(Material supplied)

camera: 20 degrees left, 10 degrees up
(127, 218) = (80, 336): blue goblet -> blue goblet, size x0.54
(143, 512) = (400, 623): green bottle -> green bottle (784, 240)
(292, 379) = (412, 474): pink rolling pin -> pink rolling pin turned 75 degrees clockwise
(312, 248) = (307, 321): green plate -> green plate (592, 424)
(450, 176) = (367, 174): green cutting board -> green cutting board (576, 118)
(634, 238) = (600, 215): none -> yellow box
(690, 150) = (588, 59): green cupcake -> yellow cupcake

(Work request) Please output the complete data exactly.

(Exercise response)
camera: 20 degrees left, 10 degrees up
(127, 218) = (80, 336): blue goblet -> blue goblet, size x0.54
(143, 512) = (400, 623): green bottle -> green bottle (784, 240)
(292, 379) = (412, 474): pink rolling pin -> pink rolling pin turned 75 degrees clockwise
(312, 248) = (307, 321): green plate -> green plate (592, 424)
(450, 176) = (367, 174): green cutting board -> green cutting board (576, 118)
(634, 238) = (600, 215): none -> yellow box
(690, 150) = (588, 59): green cupcake -> yellow cupcake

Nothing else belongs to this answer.